-- Material provided follows --

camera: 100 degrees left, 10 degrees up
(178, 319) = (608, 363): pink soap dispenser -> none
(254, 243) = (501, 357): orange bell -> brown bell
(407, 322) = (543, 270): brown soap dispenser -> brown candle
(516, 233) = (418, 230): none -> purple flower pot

-- Material provided concluded --
-- Material provided follows --

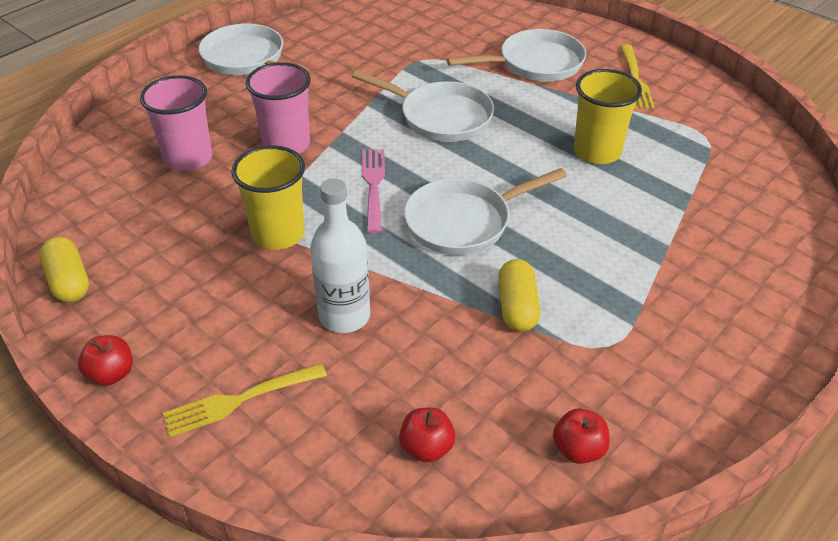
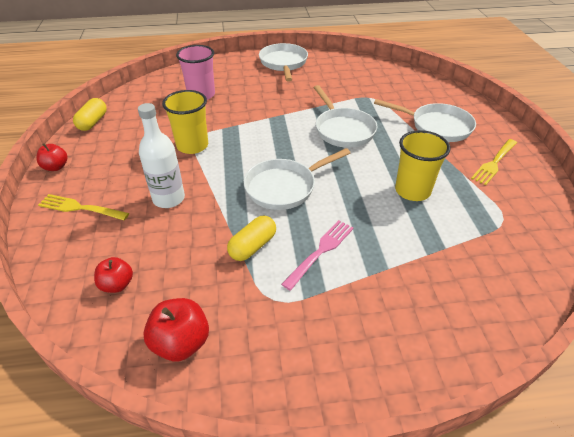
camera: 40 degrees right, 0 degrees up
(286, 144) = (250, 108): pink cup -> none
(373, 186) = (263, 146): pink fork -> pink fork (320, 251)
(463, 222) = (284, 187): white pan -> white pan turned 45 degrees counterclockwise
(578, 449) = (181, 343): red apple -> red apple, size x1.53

-- Material provided concluded --

_What you should do:_
Output the lines above exactly, but only those between the line holding "(373, 186) = (263, 146): pink" and the line holding "(578, 449) = (181, 343): red", inclusive.

_Task output:_
(373, 186) = (263, 146): pink fork -> pink fork (320, 251)
(463, 222) = (284, 187): white pan -> white pan turned 45 degrees counterclockwise
(578, 449) = (181, 343): red apple -> red apple, size x1.53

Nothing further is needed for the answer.